* [Data records]:

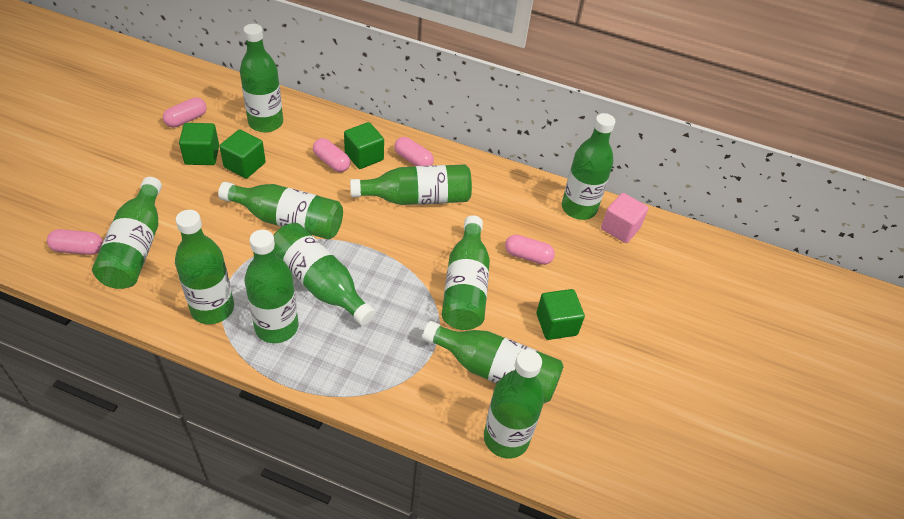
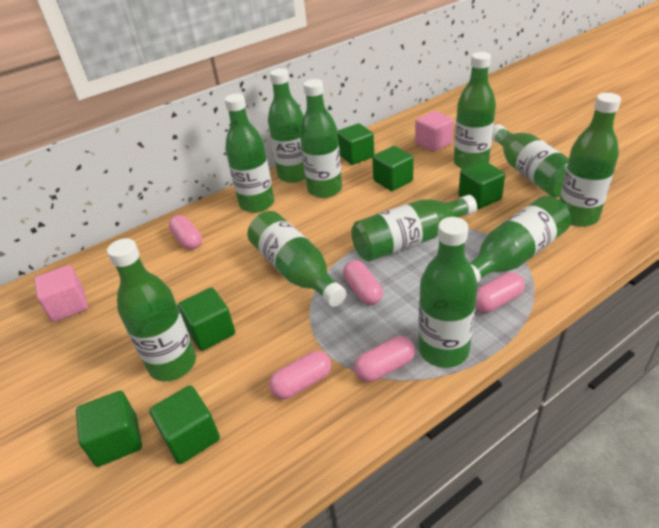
green cube: 4 -> 6
pink cube: 1 -> 2

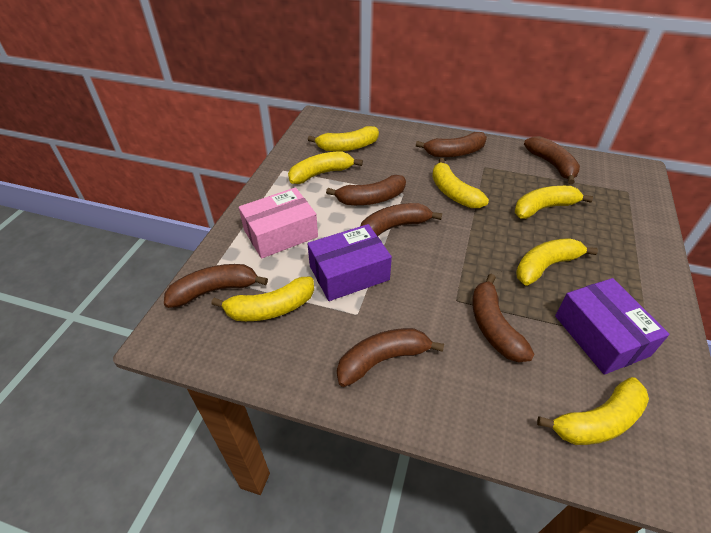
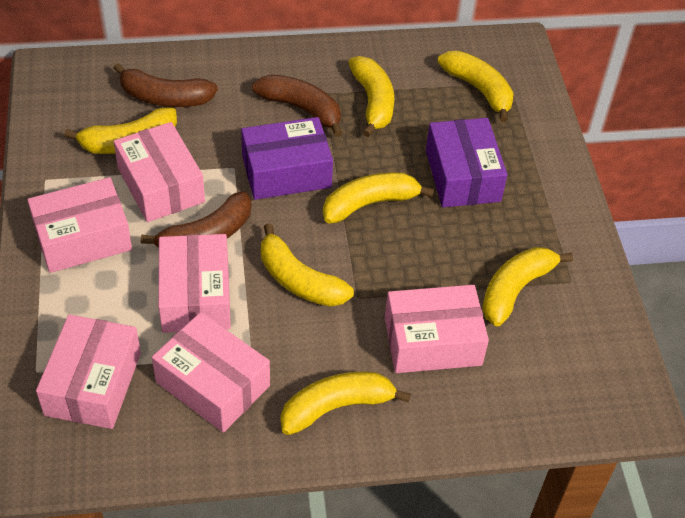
brown banana: 7 -> 3
pink box: 1 -> 6

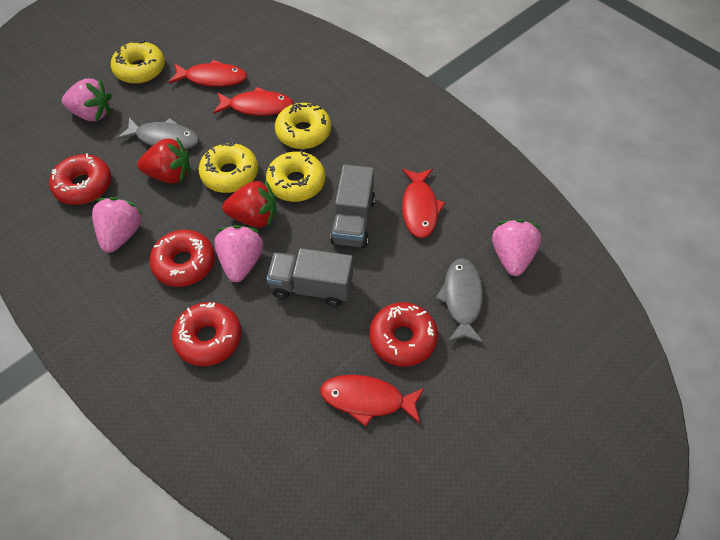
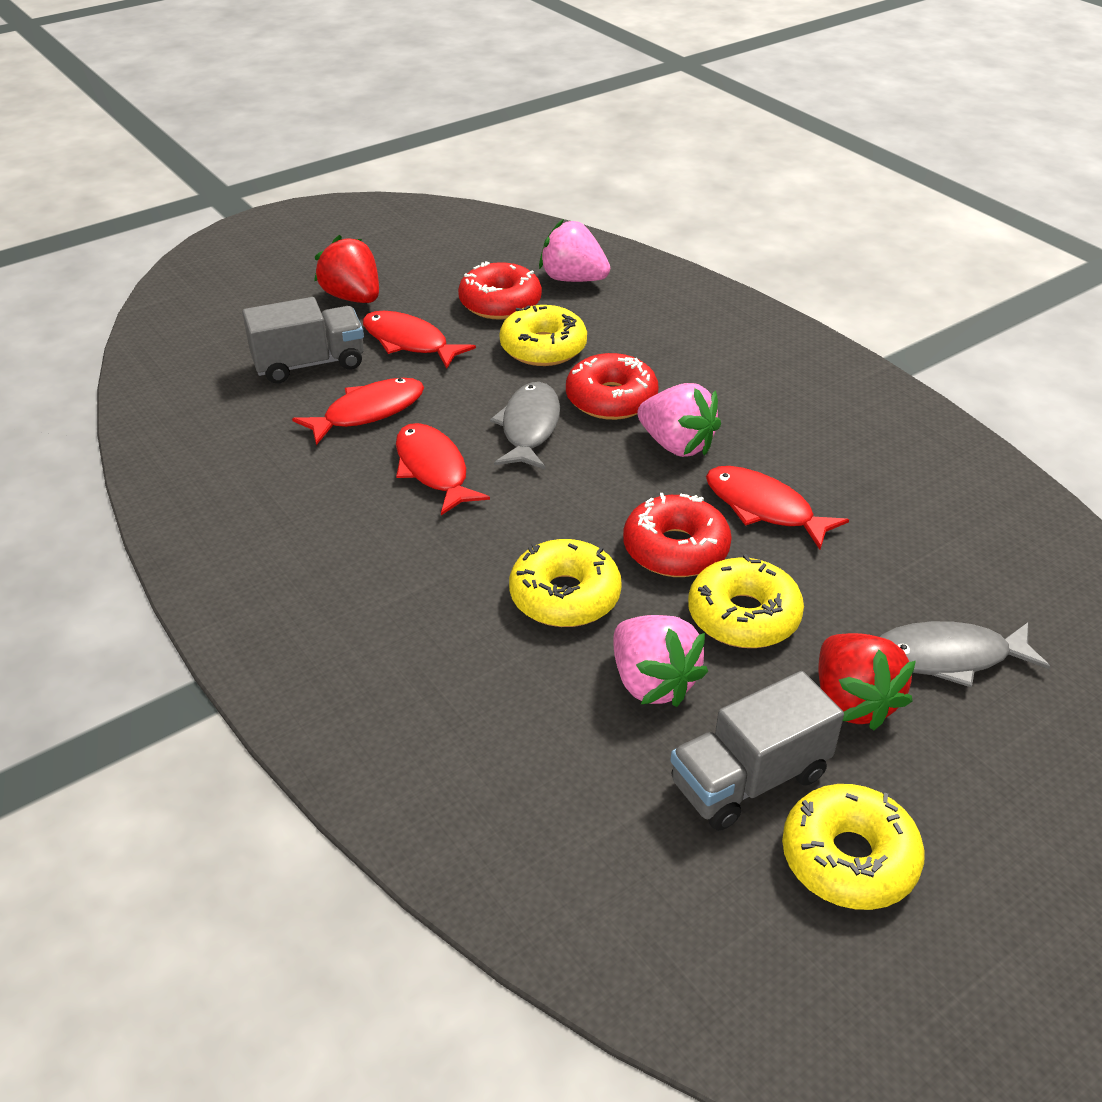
pink strawberry: 4 -> 3
red donut: 4 -> 3

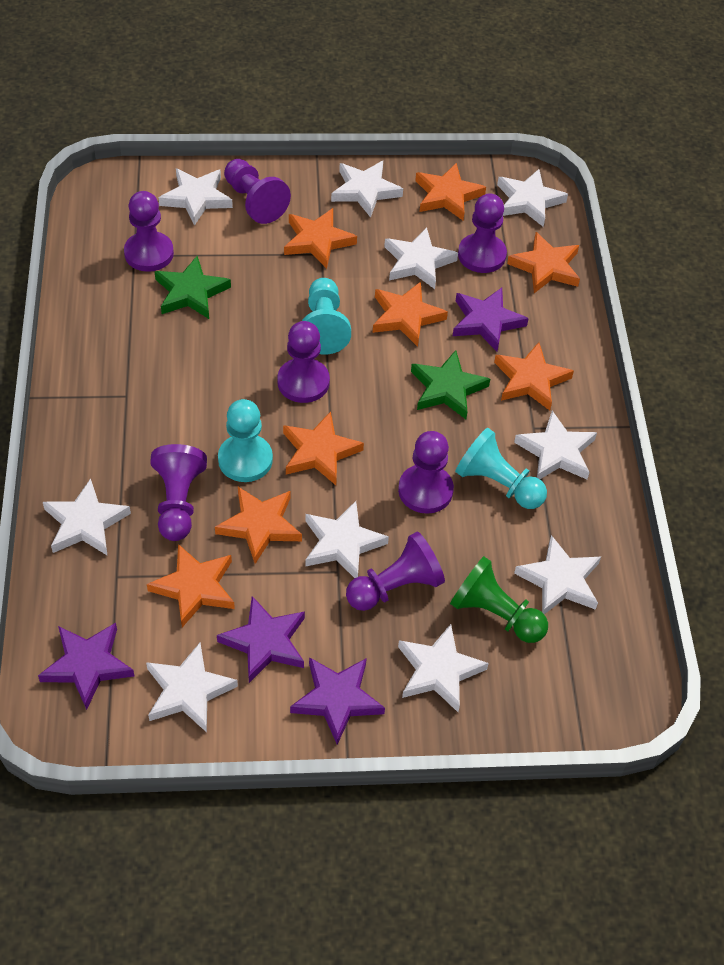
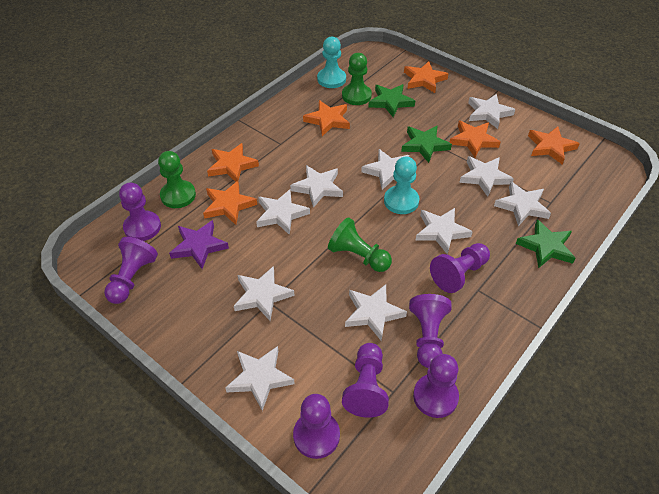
green pawn: 1 -> 3
green star: 2 -> 3
orange star: 8 -> 6
purple star: 4 -> 1
turquoise pawn: 3 -> 2

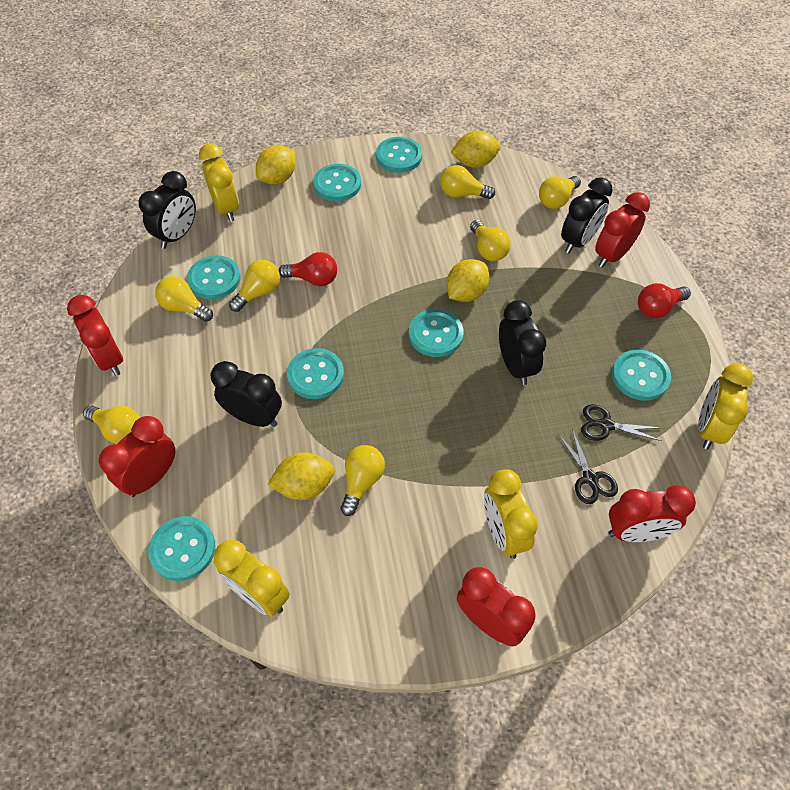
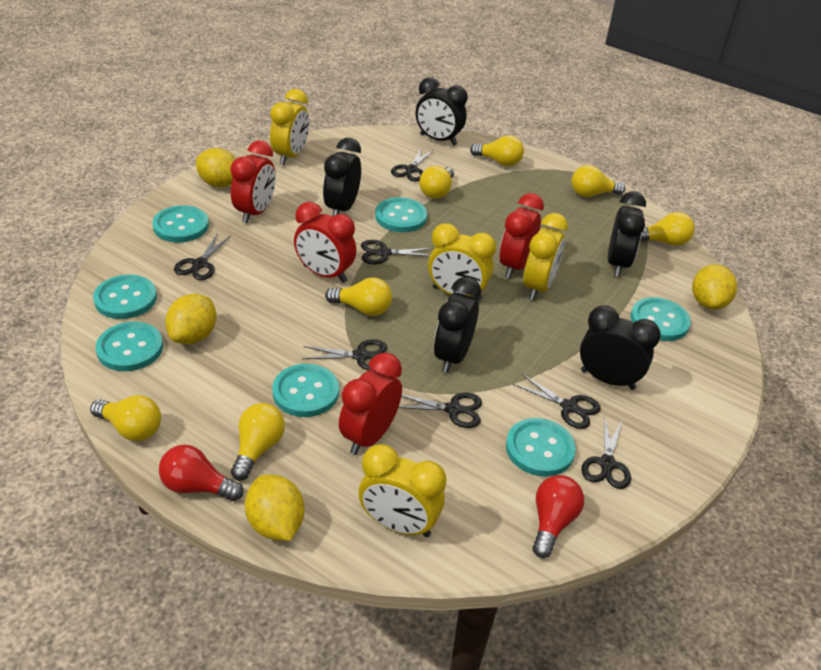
black clock: 4 -> 5
black scissors: 2 -> 7
red clock: 5 -> 4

* [What the task asks]: Write out each entry exactly; any pictures stay out of the copy.

* [Reply]:
green cube: 4 -> 6
pink cube: 1 -> 2

brown banana: 7 -> 3
pink box: 1 -> 6

pink strawberry: 4 -> 3
red donut: 4 -> 3

green pawn: 1 -> 3
green star: 2 -> 3
orange star: 8 -> 6
purple star: 4 -> 1
turquoise pawn: 3 -> 2

black clock: 4 -> 5
black scissors: 2 -> 7
red clock: 5 -> 4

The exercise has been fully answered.